Start of DATA PROVIDED
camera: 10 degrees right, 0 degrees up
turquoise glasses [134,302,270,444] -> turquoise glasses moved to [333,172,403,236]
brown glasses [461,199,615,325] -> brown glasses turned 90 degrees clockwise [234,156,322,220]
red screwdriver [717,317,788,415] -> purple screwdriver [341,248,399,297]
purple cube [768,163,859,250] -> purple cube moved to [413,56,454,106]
End of DATA PROVIDED
### WORK TASK
Retype every line of the listing above exactly as given.

### RESPONSE TO THE TASK
camera: 10 degrees right, 0 degrees up
turquoise glasses [134,302,270,444] -> turquoise glasses moved to [333,172,403,236]
brown glasses [461,199,615,325] -> brown glasses turned 90 degrees clockwise [234,156,322,220]
red screwdriver [717,317,788,415] -> purple screwdriver [341,248,399,297]
purple cube [768,163,859,250] -> purple cube moved to [413,56,454,106]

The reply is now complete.